■ Problem to work on ■
Nothing but the records, transcribed exactly, should appear in the answer; leave the pictures out.

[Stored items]

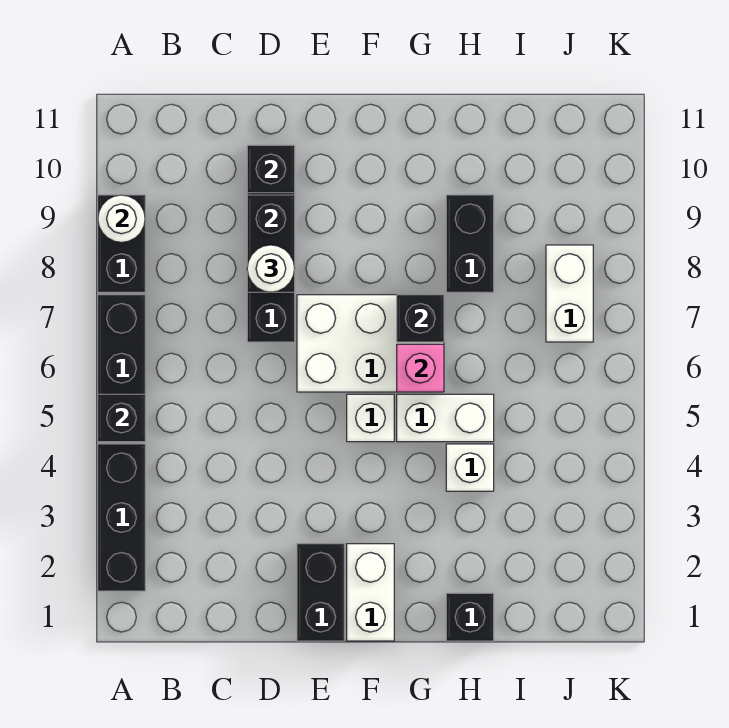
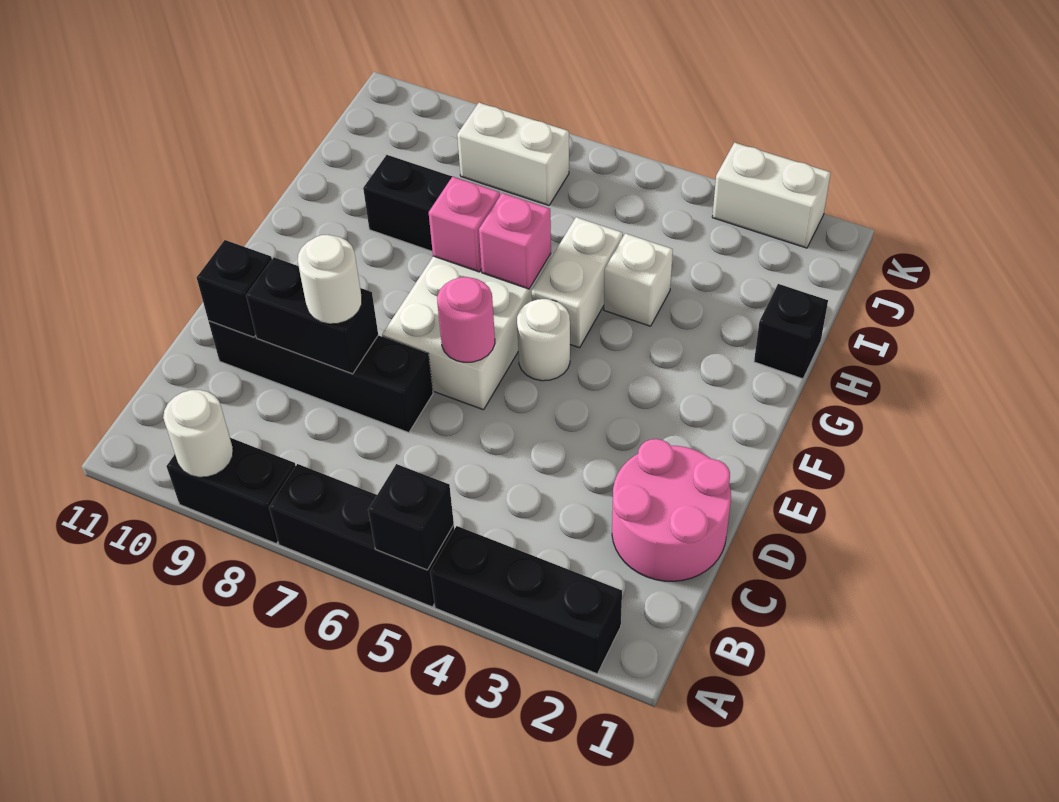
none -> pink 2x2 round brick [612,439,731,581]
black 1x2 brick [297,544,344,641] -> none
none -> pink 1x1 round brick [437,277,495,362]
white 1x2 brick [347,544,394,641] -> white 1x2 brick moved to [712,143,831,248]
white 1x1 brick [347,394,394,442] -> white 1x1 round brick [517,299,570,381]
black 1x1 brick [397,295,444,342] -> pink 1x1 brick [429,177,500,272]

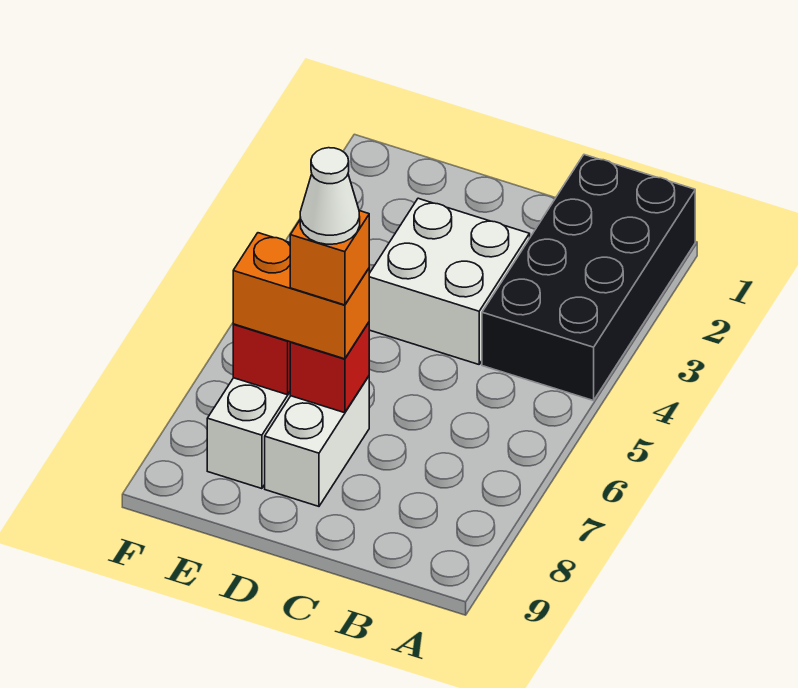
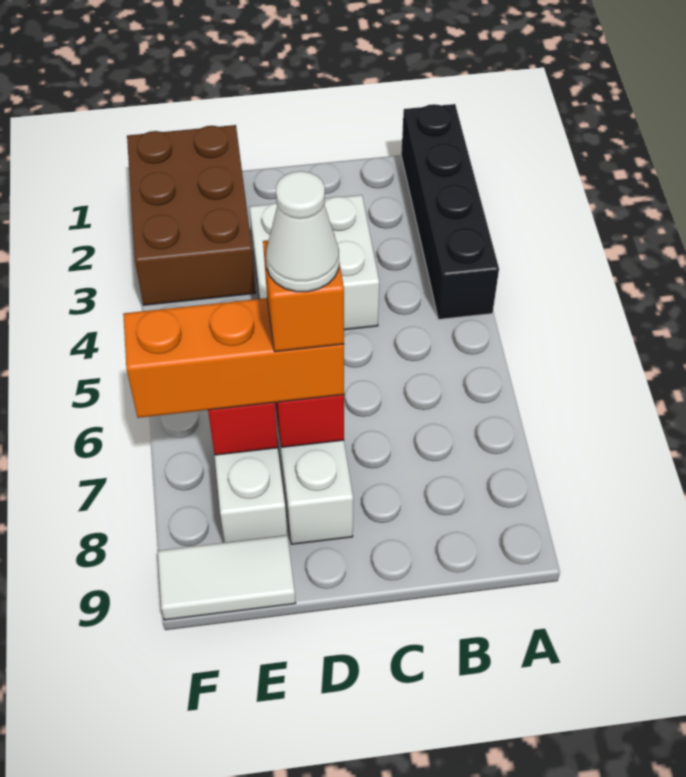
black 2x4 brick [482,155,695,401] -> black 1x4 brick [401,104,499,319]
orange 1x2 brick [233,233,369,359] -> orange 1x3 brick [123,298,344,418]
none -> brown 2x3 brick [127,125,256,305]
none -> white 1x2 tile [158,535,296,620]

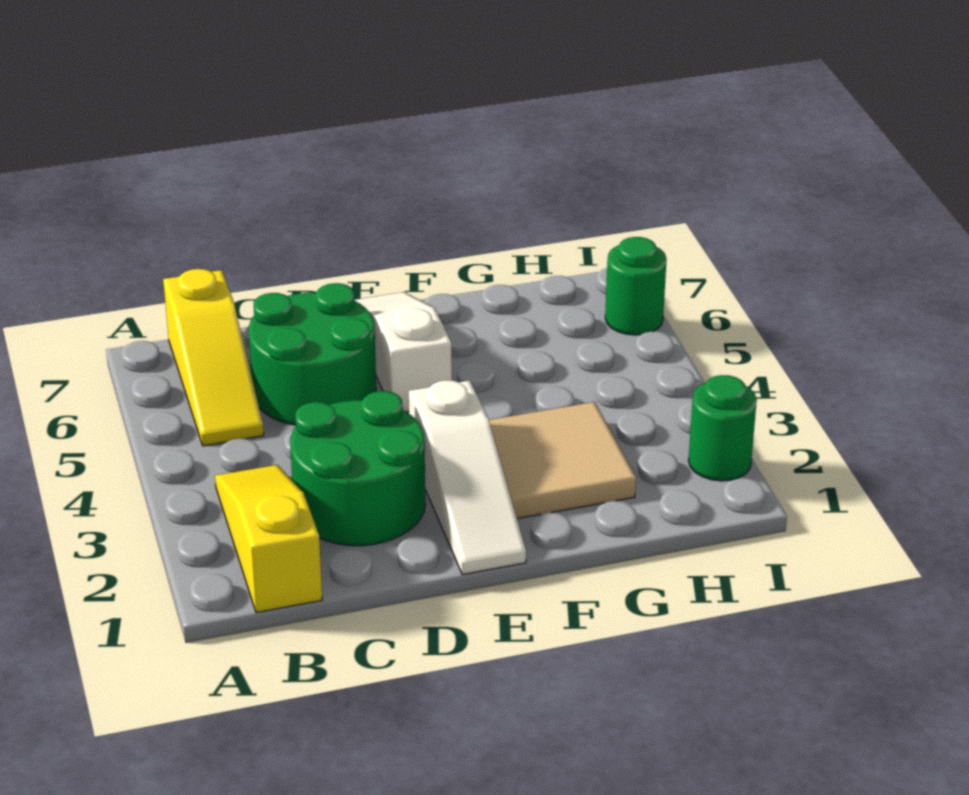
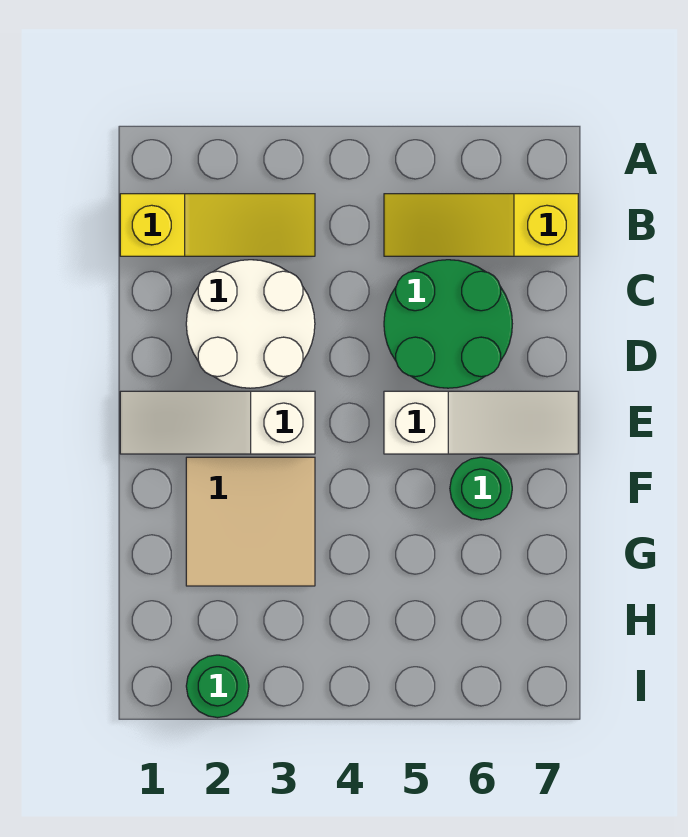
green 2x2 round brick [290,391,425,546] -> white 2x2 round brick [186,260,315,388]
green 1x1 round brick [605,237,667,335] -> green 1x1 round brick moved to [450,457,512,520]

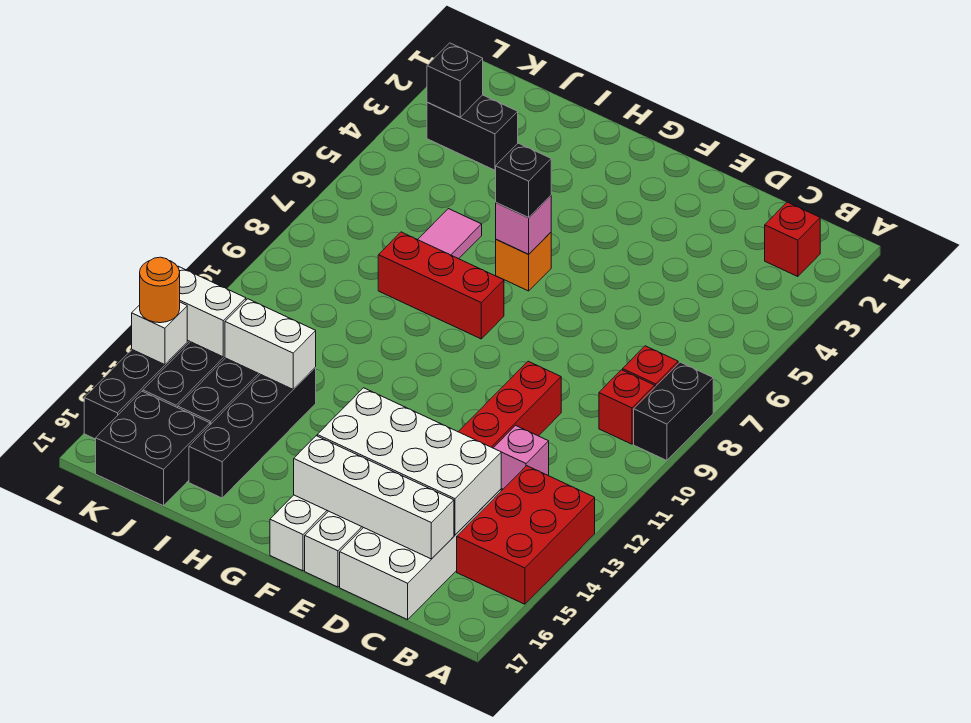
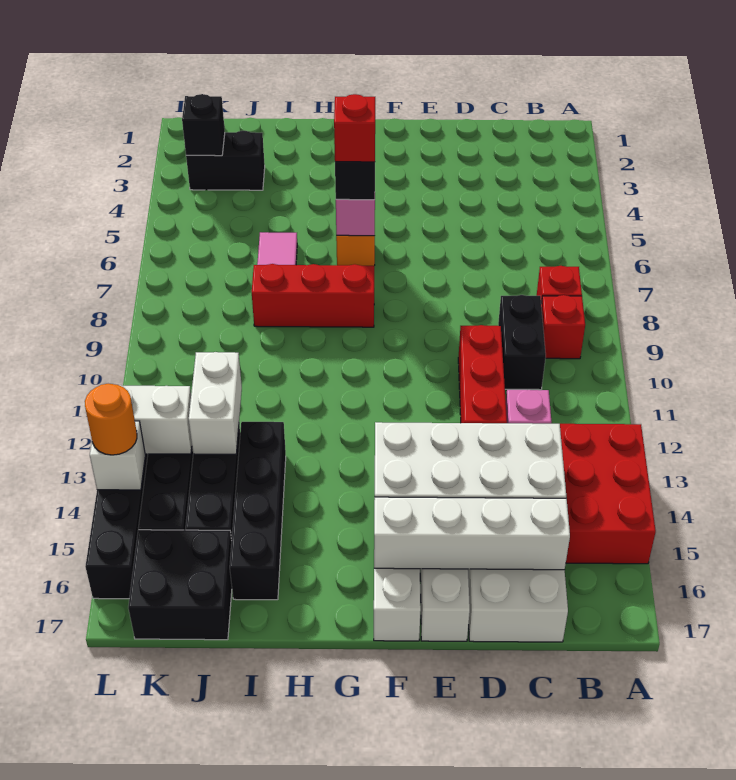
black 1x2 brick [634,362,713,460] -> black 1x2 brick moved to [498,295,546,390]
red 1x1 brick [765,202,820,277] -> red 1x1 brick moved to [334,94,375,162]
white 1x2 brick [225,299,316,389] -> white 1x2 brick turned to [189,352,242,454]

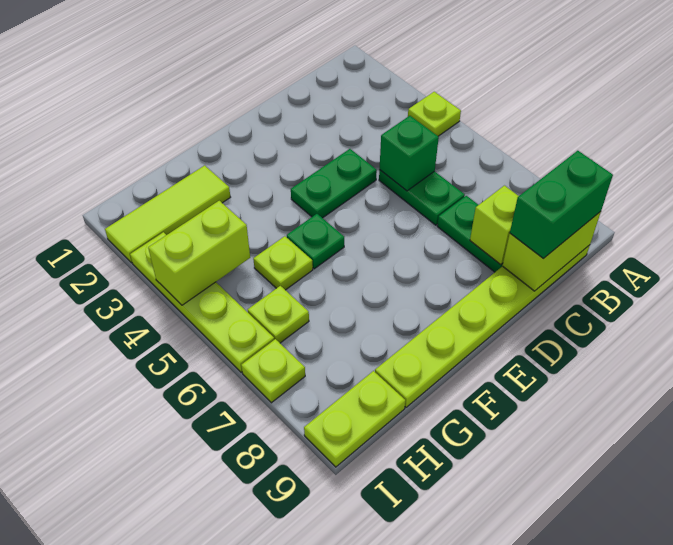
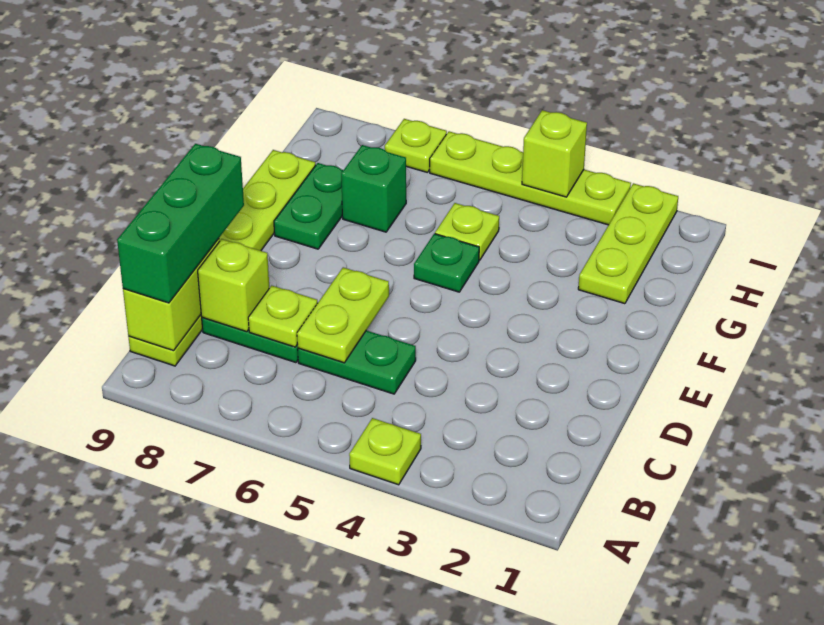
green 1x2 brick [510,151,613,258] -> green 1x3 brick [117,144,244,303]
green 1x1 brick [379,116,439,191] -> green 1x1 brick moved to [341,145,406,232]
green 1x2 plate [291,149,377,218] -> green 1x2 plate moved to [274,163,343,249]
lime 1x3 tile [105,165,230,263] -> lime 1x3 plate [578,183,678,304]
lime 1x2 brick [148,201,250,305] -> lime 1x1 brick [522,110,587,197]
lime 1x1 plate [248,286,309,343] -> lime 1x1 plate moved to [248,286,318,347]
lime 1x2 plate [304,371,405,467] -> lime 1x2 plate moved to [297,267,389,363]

■ Task output ■
none -> pink 2x2 round brick [612,439,731,581]
black 1x2 brick [297,544,344,641] -> none
none -> pink 1x1 round brick [437,277,495,362]
white 1x2 brick [347,544,394,641] -> white 1x2 brick moved to [712,143,831,248]
white 1x1 brick [347,394,394,442] -> white 1x1 round brick [517,299,570,381]
black 1x1 brick [397,295,444,342] -> pink 1x1 brick [429,177,500,272]

black 2x4 brick [482,155,695,401] -> black 1x4 brick [401,104,499,319]
orange 1x2 brick [233,233,369,359] -> orange 1x3 brick [123,298,344,418]
none -> brown 2x3 brick [127,125,256,305]
none -> white 1x2 tile [158,535,296,620]

green 2x2 round brick [290,391,425,546] -> white 2x2 round brick [186,260,315,388]
green 1x1 round brick [605,237,667,335] -> green 1x1 round brick moved to [450,457,512,520]

black 1x2 brick [634,362,713,460] -> black 1x2 brick moved to [498,295,546,390]
red 1x1 brick [765,202,820,277] -> red 1x1 brick moved to [334,94,375,162]
white 1x2 brick [225,299,316,389] -> white 1x2 brick turned to [189,352,242,454]

green 1x2 brick [510,151,613,258] -> green 1x3 brick [117,144,244,303]
green 1x1 brick [379,116,439,191] -> green 1x1 brick moved to [341,145,406,232]
green 1x2 plate [291,149,377,218] -> green 1x2 plate moved to [274,163,343,249]
lime 1x3 tile [105,165,230,263] -> lime 1x3 plate [578,183,678,304]
lime 1x2 brick [148,201,250,305] -> lime 1x1 brick [522,110,587,197]
lime 1x1 plate [248,286,309,343] -> lime 1x1 plate moved to [248,286,318,347]
lime 1x2 plate [304,371,405,467] -> lime 1x2 plate moved to [297,267,389,363]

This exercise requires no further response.